◆ **TASK INSTRUCTIONS**: Write out the listing exactly, dropping any picture it contains.

◆ **SOURCE DATA**:
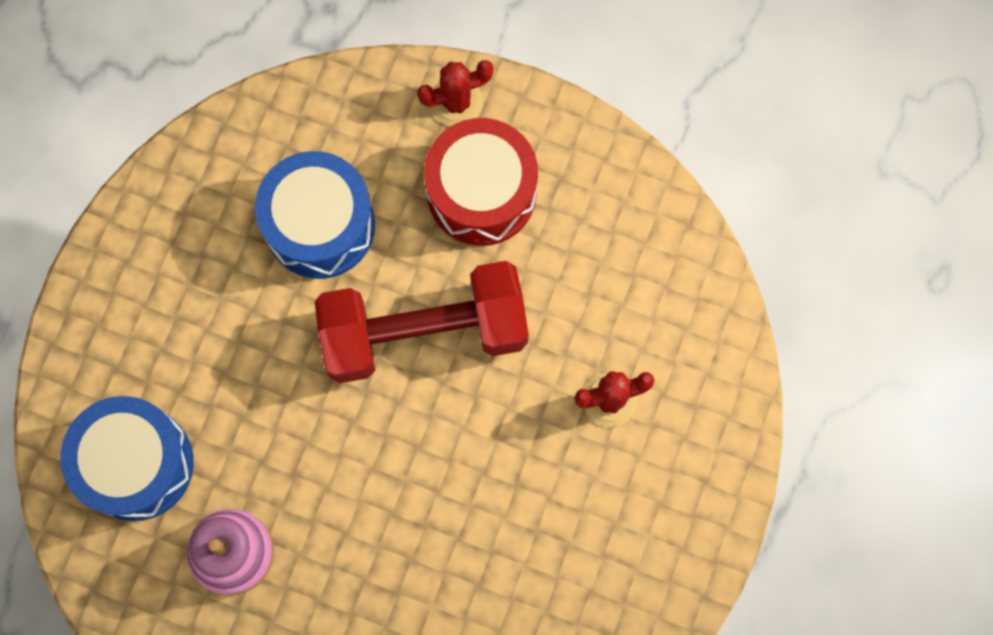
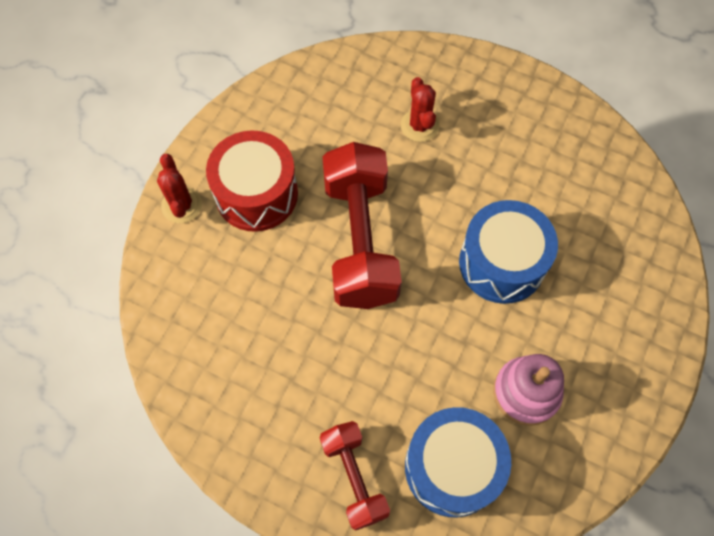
camera: 85 degrees left, 10 degrees down
(120, 351) = (354, 478): none -> red dumbbell
(320, 225) = (265, 310): blue drum -> blue drum (501, 263)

◆ **SOLUTION FOR THIS EXERCISE**:
camera: 85 degrees left, 10 degrees down
(120, 351) = (354, 478): none -> red dumbbell
(320, 225) = (265, 310): blue drum -> blue drum (501, 263)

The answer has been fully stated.